Problem details:
Between the line containing "TR101: PMOS (G" and the line containing "C6: 4.7uF (plus" lies a run of lines; give that run again exactly, with both of those lines, and nothing else from the entries below.

*** Begin section ***

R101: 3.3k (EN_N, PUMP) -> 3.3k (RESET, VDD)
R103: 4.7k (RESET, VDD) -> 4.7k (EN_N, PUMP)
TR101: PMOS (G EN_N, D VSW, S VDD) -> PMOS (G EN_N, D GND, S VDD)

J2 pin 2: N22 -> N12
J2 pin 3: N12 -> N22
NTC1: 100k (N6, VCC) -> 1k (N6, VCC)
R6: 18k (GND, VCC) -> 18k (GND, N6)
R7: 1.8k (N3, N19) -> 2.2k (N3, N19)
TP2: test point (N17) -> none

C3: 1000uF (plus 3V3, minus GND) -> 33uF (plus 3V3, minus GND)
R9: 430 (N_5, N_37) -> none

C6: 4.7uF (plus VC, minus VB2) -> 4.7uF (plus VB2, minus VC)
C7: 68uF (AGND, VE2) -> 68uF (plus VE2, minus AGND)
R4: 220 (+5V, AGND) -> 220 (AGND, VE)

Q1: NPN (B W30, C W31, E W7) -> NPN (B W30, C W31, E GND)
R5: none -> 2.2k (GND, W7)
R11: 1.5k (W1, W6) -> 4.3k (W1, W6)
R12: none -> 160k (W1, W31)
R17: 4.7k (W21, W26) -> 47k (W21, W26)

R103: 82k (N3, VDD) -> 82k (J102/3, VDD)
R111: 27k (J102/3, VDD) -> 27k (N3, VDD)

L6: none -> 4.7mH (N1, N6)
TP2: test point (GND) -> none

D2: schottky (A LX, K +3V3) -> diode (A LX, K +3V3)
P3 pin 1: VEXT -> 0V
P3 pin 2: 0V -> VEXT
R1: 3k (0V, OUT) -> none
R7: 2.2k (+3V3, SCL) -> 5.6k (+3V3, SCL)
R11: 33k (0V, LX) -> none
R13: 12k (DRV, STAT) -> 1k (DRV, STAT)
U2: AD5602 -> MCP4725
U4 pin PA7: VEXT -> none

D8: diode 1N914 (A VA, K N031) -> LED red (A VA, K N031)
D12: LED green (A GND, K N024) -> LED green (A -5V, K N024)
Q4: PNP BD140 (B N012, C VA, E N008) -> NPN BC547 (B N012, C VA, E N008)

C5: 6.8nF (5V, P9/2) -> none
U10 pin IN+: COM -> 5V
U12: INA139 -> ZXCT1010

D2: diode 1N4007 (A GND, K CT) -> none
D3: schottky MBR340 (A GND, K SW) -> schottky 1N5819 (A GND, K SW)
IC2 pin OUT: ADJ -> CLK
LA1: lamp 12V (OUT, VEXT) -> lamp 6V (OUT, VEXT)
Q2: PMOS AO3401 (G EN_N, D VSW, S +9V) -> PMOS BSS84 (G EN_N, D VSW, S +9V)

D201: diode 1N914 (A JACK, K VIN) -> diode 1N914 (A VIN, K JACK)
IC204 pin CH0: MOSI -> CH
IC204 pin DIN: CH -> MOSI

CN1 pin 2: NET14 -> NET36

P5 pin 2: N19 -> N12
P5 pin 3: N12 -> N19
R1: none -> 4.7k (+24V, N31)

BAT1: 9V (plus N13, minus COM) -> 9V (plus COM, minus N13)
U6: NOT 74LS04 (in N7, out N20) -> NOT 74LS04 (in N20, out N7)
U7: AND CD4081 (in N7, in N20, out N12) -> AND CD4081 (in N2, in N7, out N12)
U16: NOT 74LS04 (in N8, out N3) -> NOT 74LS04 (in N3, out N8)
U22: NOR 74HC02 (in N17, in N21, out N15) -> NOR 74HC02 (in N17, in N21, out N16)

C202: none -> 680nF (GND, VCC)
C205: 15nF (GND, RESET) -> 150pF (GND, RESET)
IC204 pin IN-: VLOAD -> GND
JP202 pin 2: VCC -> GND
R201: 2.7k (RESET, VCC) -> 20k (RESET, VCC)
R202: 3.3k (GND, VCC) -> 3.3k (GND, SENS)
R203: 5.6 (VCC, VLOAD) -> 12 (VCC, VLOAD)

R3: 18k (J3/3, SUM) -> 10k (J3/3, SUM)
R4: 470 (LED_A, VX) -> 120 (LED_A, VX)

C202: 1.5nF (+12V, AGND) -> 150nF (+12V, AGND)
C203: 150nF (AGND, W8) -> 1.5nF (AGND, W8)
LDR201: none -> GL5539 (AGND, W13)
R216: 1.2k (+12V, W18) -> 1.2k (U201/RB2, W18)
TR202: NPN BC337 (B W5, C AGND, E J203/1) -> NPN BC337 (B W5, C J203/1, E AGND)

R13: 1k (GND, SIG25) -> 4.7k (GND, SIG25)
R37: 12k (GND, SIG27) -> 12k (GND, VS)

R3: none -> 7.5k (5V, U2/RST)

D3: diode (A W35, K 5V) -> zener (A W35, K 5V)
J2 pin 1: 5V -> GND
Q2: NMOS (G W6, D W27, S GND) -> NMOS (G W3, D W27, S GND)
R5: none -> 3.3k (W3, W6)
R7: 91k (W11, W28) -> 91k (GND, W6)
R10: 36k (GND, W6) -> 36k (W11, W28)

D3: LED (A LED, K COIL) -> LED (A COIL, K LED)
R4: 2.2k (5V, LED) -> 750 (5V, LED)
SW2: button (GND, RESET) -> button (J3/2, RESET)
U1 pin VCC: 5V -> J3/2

*** End section ***

Reply:
TR101: PMOS (G EN_N, D VSW, S VDD) -> PMOS (G EN_N, D GND, S VDD)

J2 pin 2: N22 -> N12
J2 pin 3: N12 -> N22
NTC1: 100k (N6, VCC) -> 1k (N6, VCC)
R6: 18k (GND, VCC) -> 18k (GND, N6)
R7: 1.8k (N3, N19) -> 2.2k (N3, N19)
TP2: test point (N17) -> none

C3: 1000uF (plus 3V3, minus GND) -> 33uF (plus 3V3, minus GND)
R9: 430 (N_5, N_37) -> none

C6: 4.7uF (plus VC, minus VB2) -> 4.7uF (plus VB2, minus VC)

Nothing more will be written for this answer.